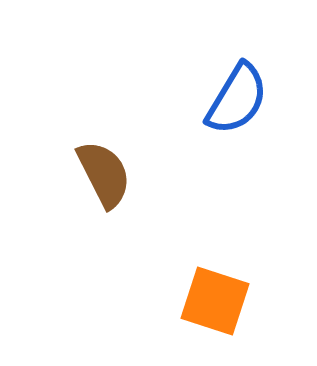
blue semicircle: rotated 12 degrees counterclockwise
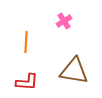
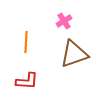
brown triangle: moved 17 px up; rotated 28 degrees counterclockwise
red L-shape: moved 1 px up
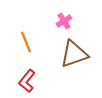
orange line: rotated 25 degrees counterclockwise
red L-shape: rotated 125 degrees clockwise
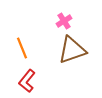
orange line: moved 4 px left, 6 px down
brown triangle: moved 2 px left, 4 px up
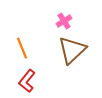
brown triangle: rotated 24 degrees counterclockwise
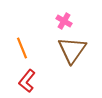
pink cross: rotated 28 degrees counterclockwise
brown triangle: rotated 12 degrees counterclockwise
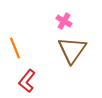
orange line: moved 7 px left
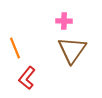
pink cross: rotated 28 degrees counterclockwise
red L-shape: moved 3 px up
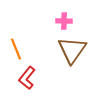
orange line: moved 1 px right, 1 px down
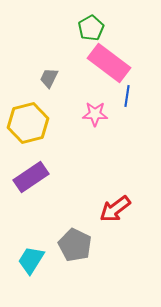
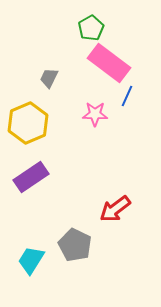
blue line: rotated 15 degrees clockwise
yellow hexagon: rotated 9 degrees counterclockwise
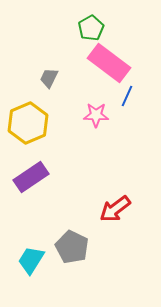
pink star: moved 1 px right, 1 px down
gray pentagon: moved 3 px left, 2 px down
○ ○ ○ ○ ○ ○ ○
* [AIM]:
Please copy out the lines above with "brown triangle" switched to "purple triangle" everywhere it appears and nothing else altered. Leave the pictures out of your answer.

* [EXERCISE SOLUTION]:
blue semicircle: rotated 12 degrees counterclockwise
purple triangle: moved 17 px up; rotated 28 degrees counterclockwise
red L-shape: moved 1 px up
orange line: rotated 25 degrees counterclockwise
red L-shape: rotated 125 degrees clockwise
orange line: moved 4 px left, 6 px down
purple triangle: moved 2 px left, 4 px up
purple triangle: rotated 24 degrees counterclockwise
pink cross: rotated 28 degrees counterclockwise
purple triangle: rotated 12 degrees counterclockwise
orange line: moved 7 px left
pink cross: rotated 28 degrees counterclockwise
red L-shape: moved 3 px up
orange line: moved 1 px right, 1 px down
blue line: rotated 15 degrees clockwise
yellow hexagon: rotated 9 degrees counterclockwise
pink star: moved 1 px right, 1 px down
gray pentagon: moved 3 px left, 2 px down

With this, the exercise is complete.